■ **Task description**:
Word for word and without images, transcribe all of the records.

■ **Data for the task**:
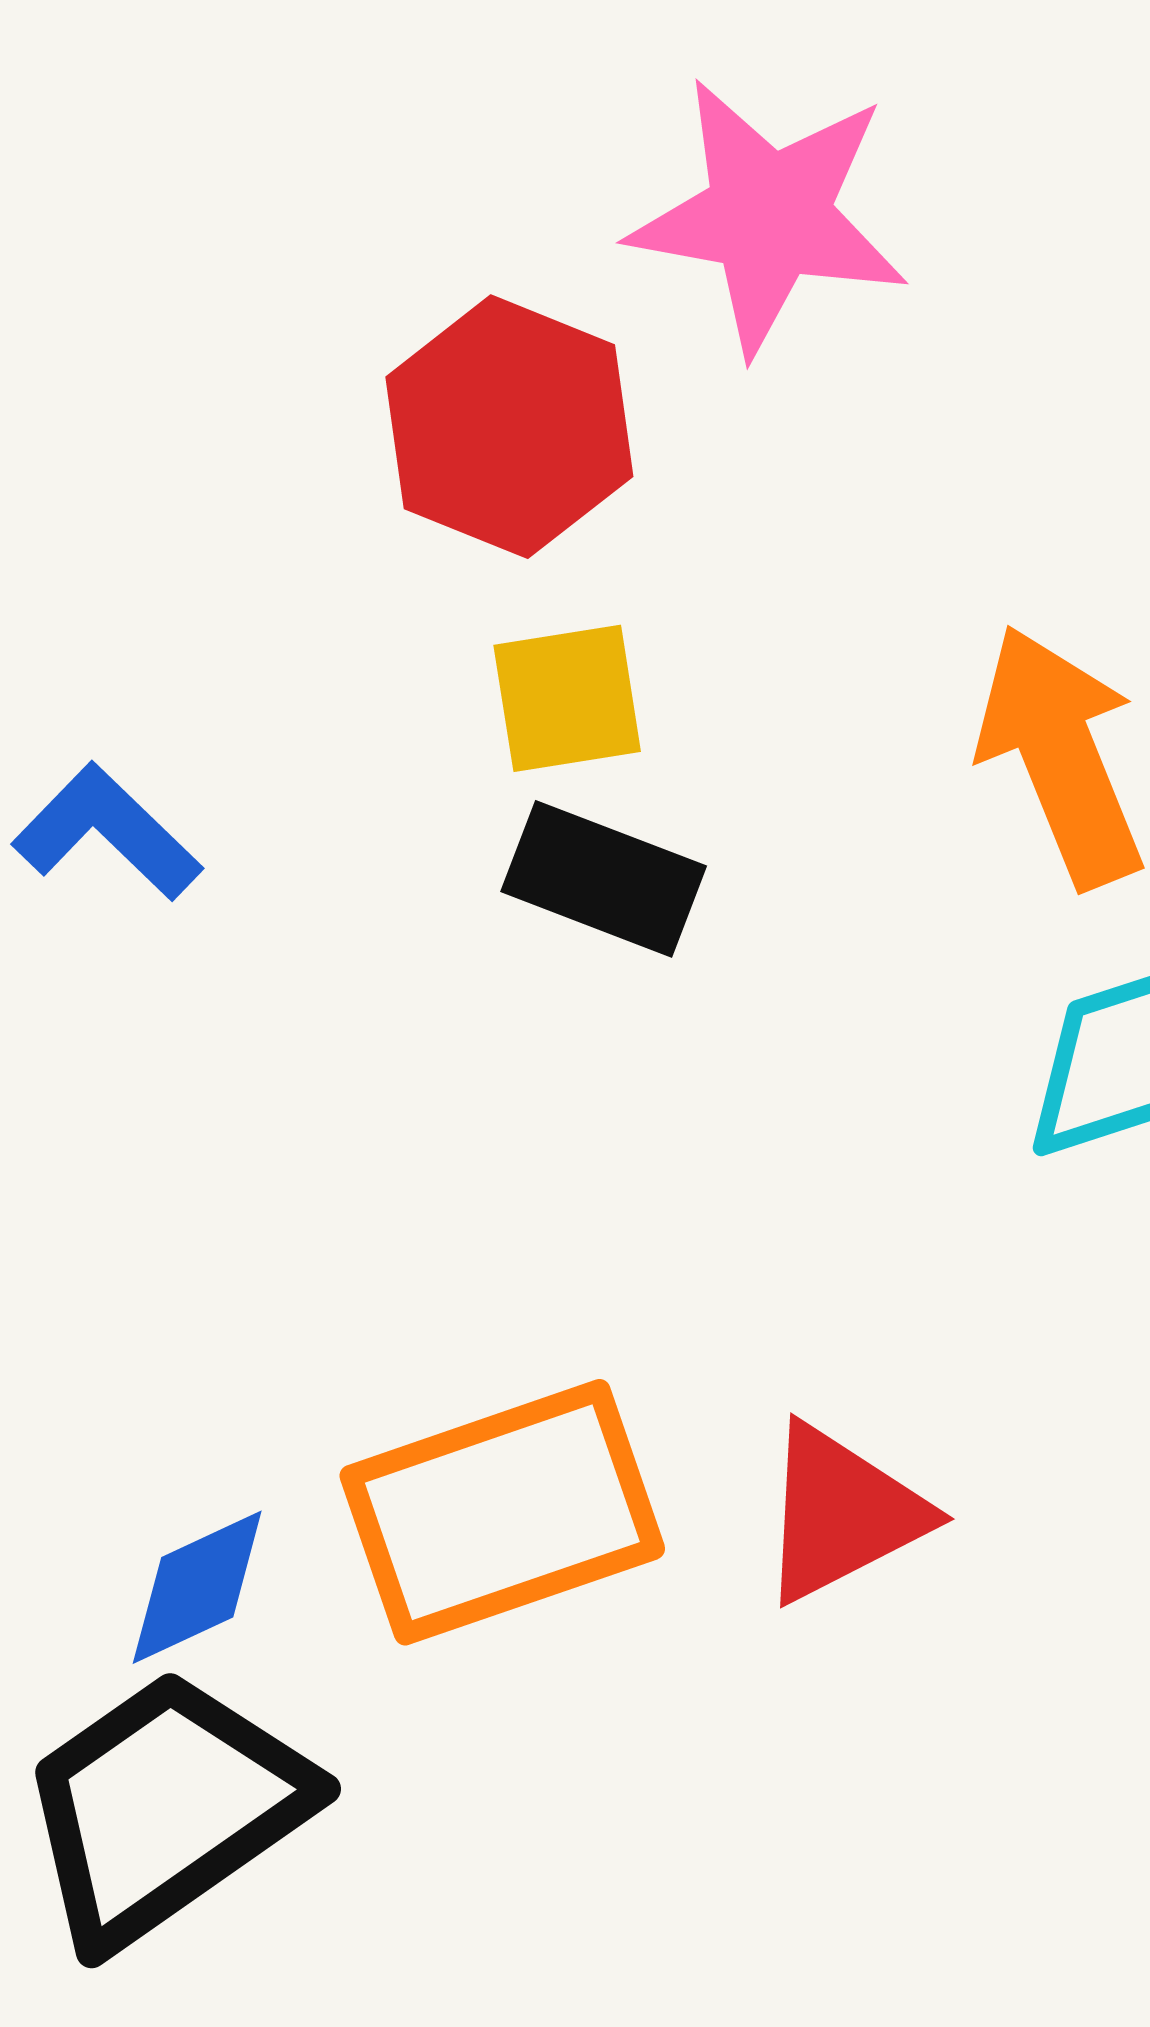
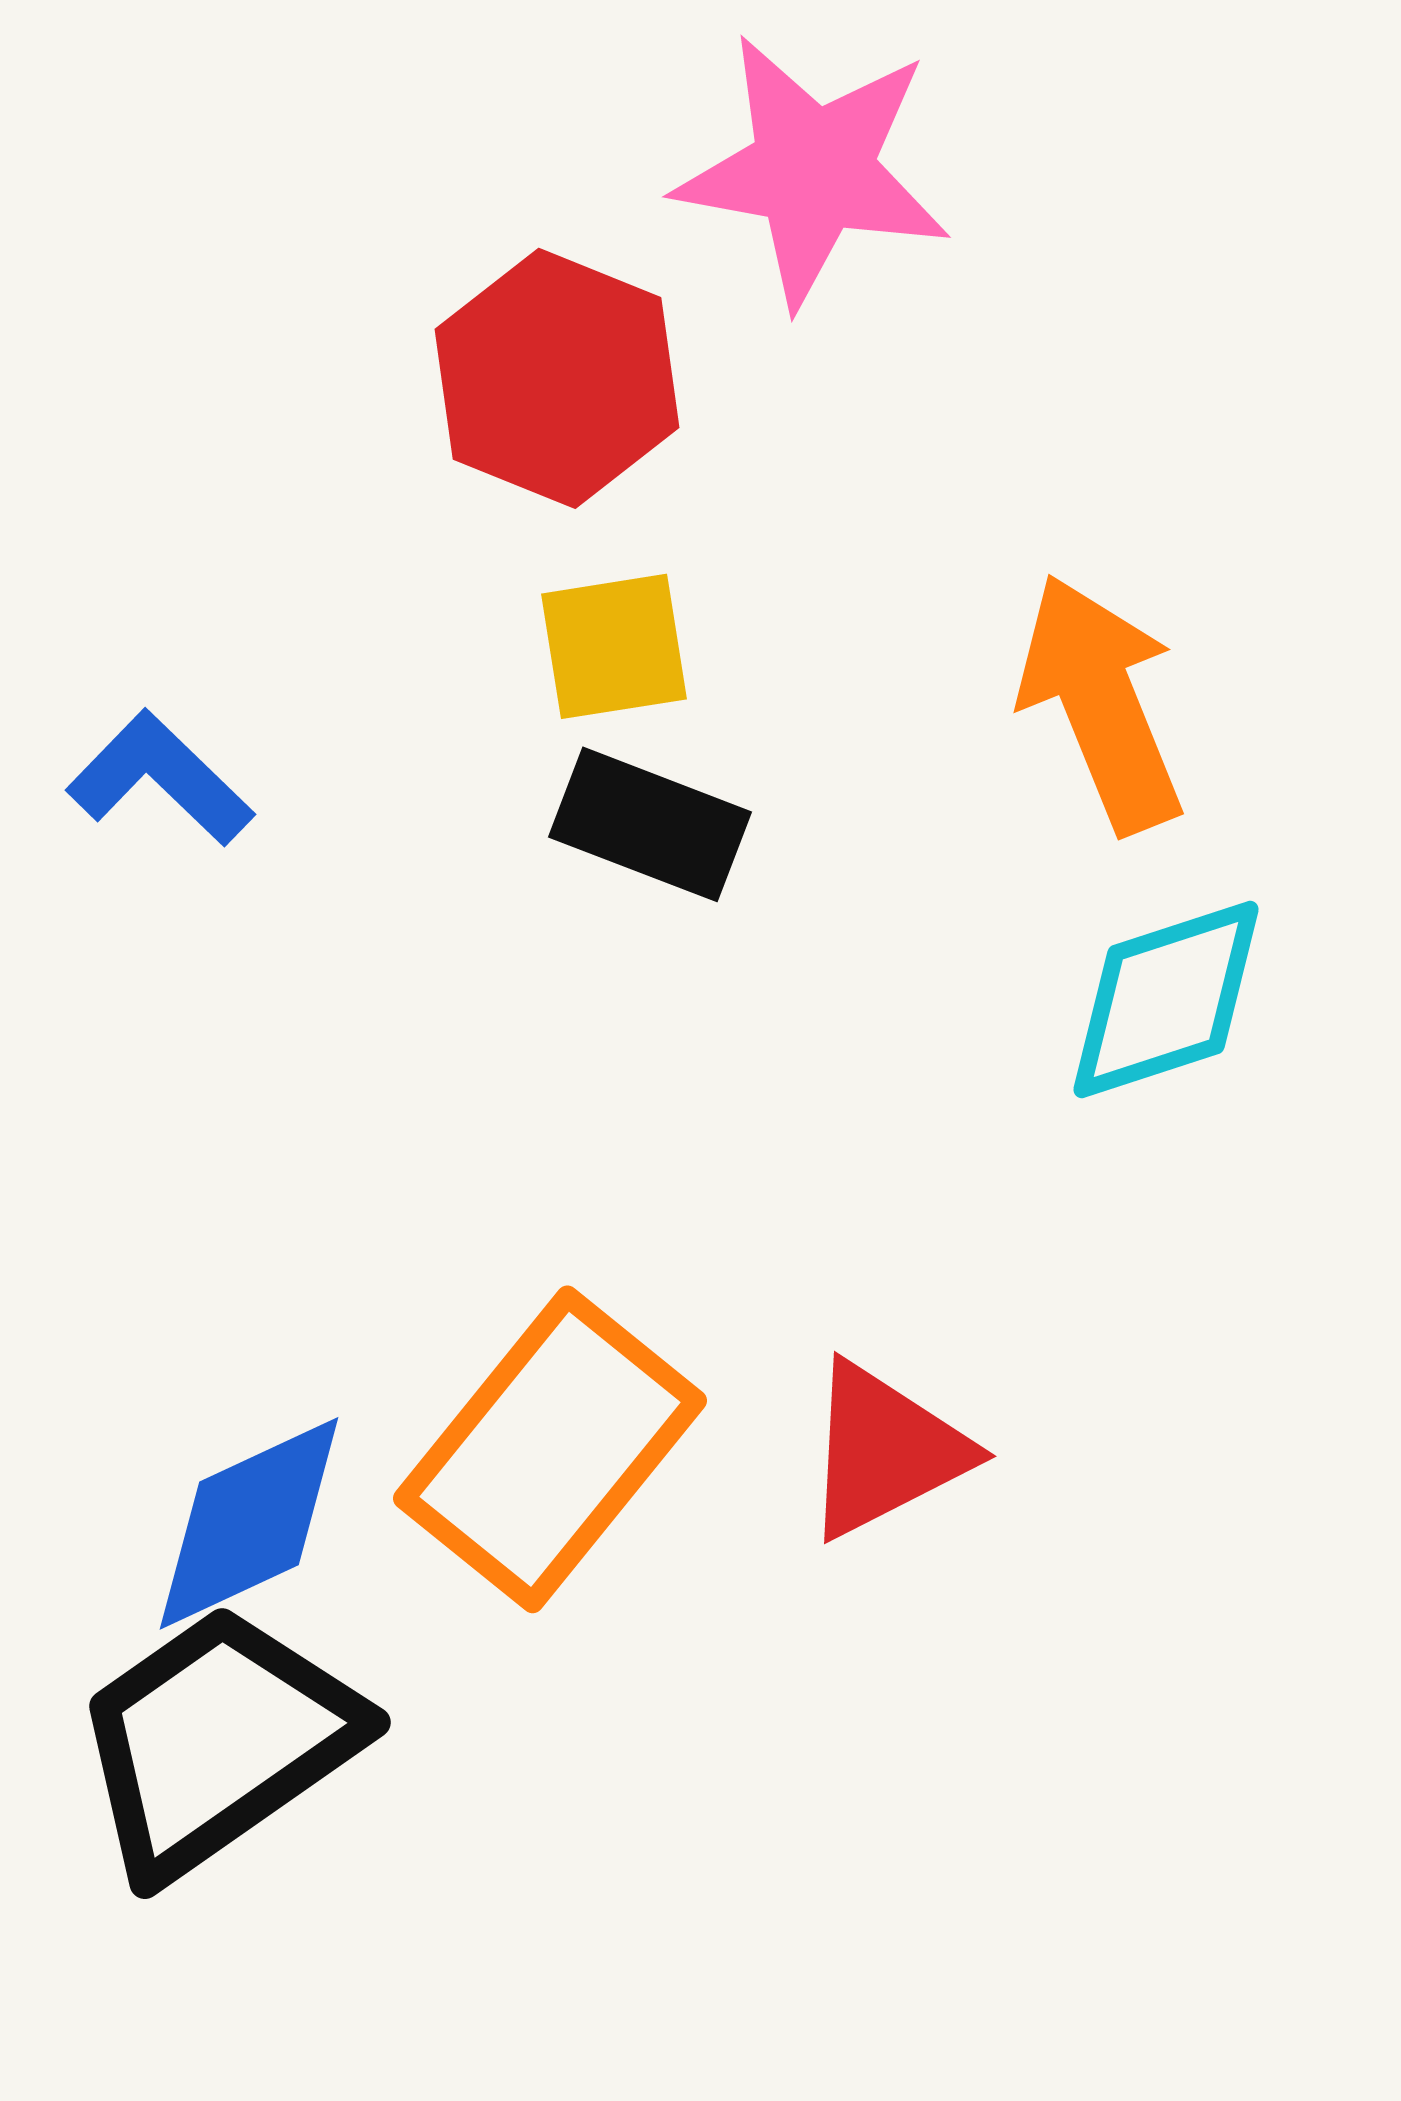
orange rectangle: (502, 1512) -> (550, 1449), turned -32
blue diamond: (197, 1587) -> (249, 1523), size x1.4

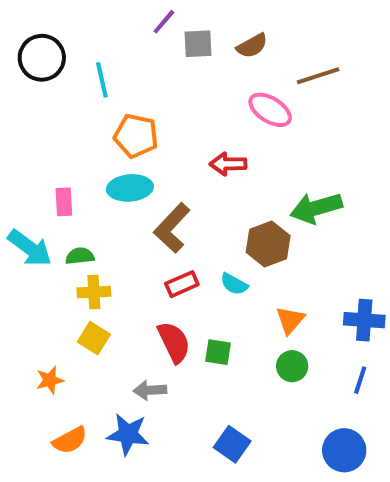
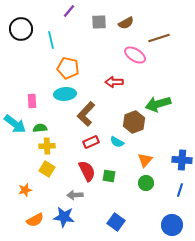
purple line: (164, 22) -> (69, 11), moved

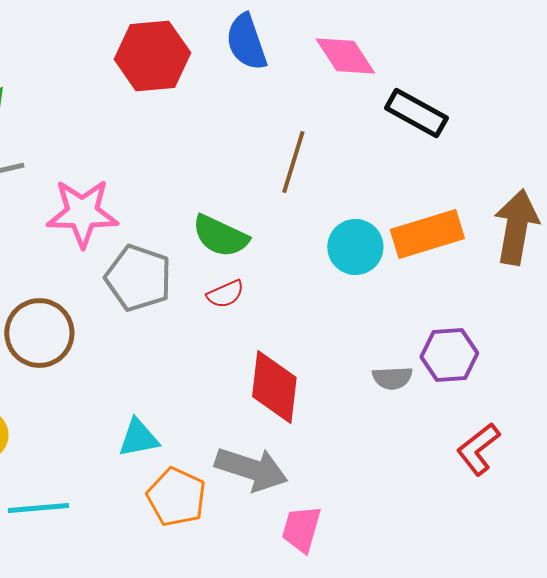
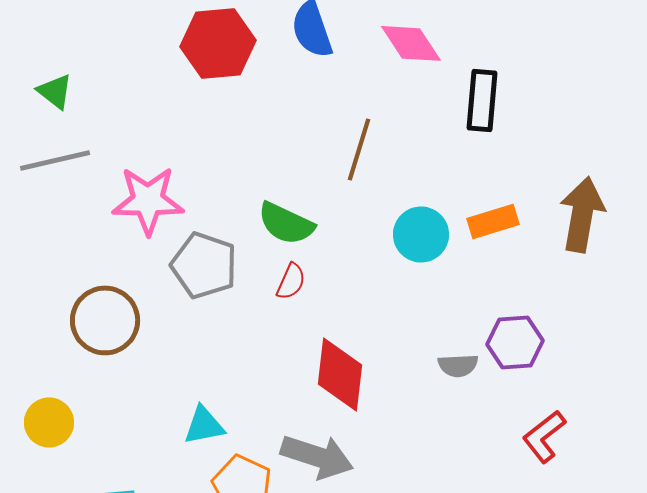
black rectangle: (416, 113) -> (482, 100), turned 66
orange rectangle: (427, 234) -> (493, 221), size x0.7
red semicircle: (225, 294) -> (291, 281), turned -42

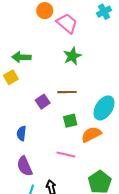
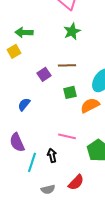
blue semicircle: (21, 133) -> (24, 104), turned 32
pink line: (66, 155) -> (67, 136), moved
purple semicircle: (25, 166) -> (17, 142), moved

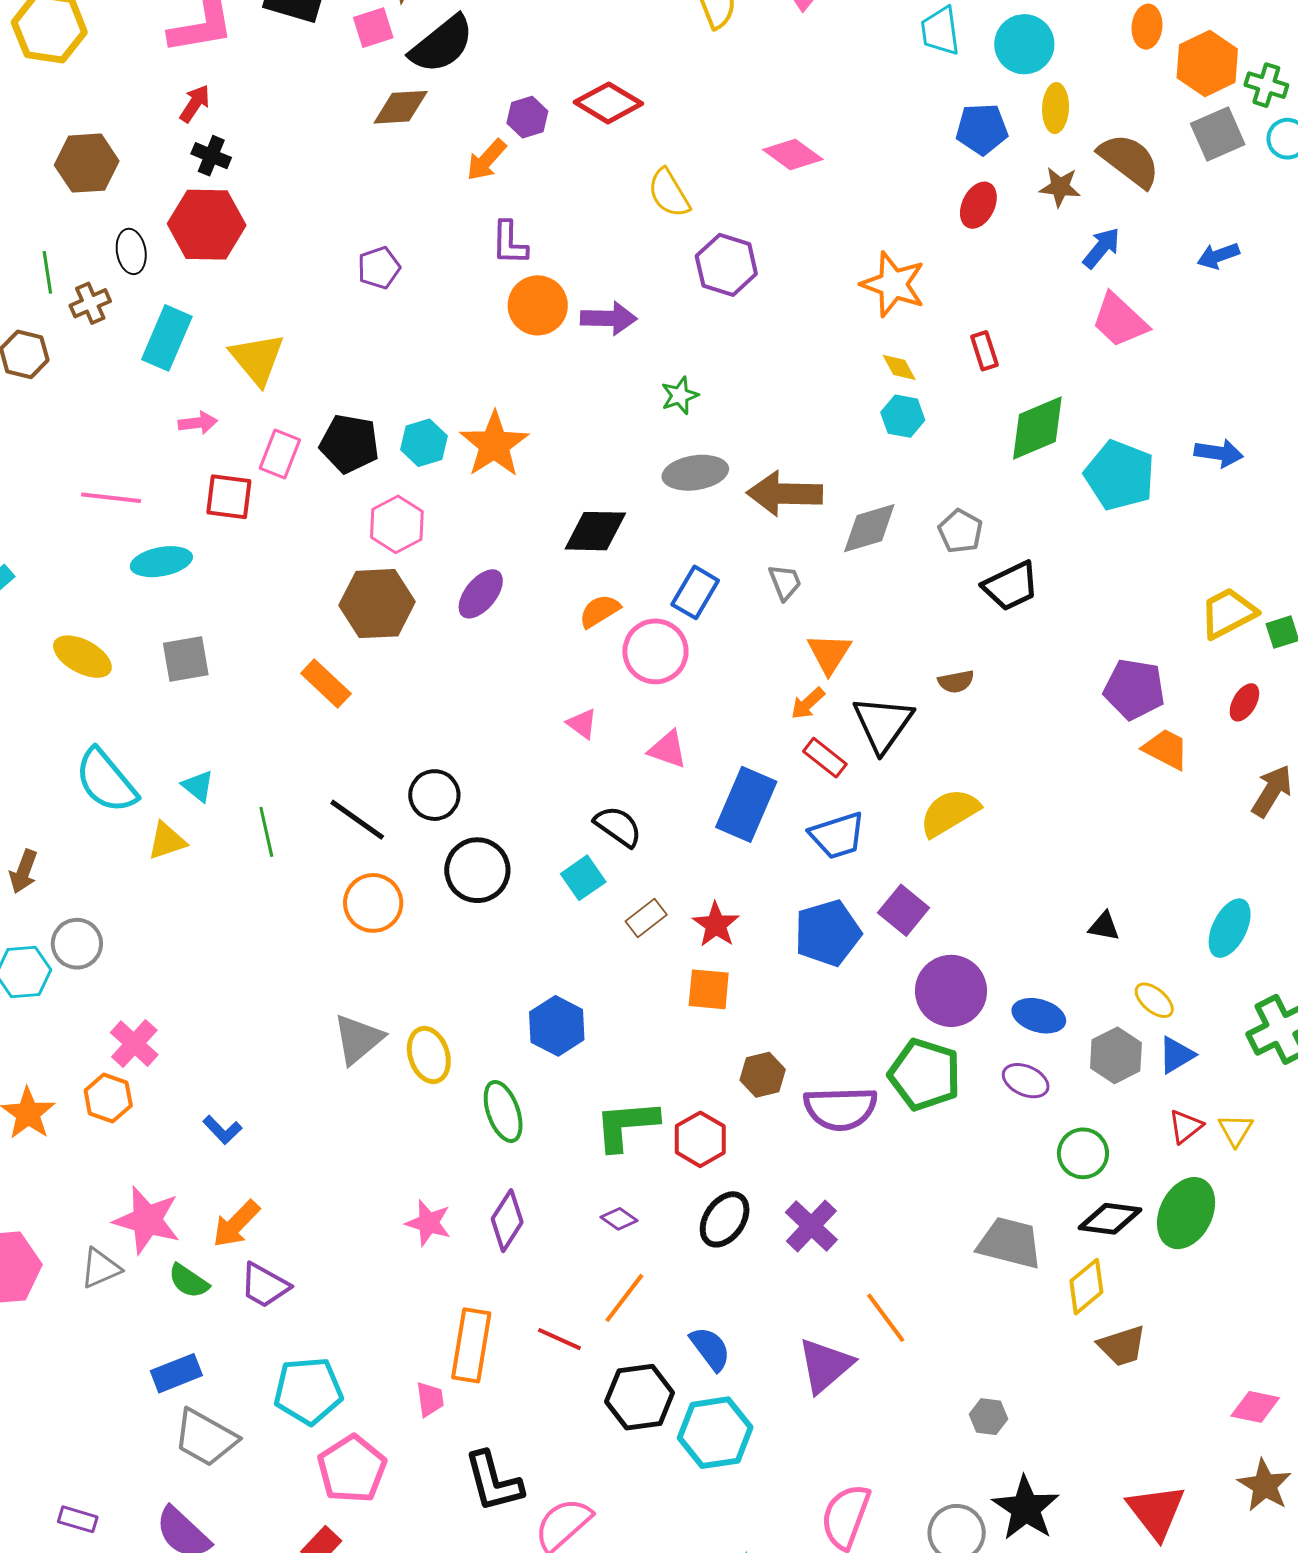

■ **Output for this task**:
orange rectangle: (502, 1512) -> (550, 1449), turned -32
blue diamond: (197, 1587) -> (249, 1523), size x1.4

purple line: (164, 22) -> (69, 11), moved

black rectangle: (416, 113) -> (482, 100), turned 66
orange rectangle: (427, 234) -> (493, 221), size x0.7
red semicircle: (225, 294) -> (291, 281), turned -42

blue semicircle: (21, 133) -> (24, 104), turned 32
pink line: (66, 155) -> (67, 136), moved
purple semicircle: (25, 166) -> (17, 142), moved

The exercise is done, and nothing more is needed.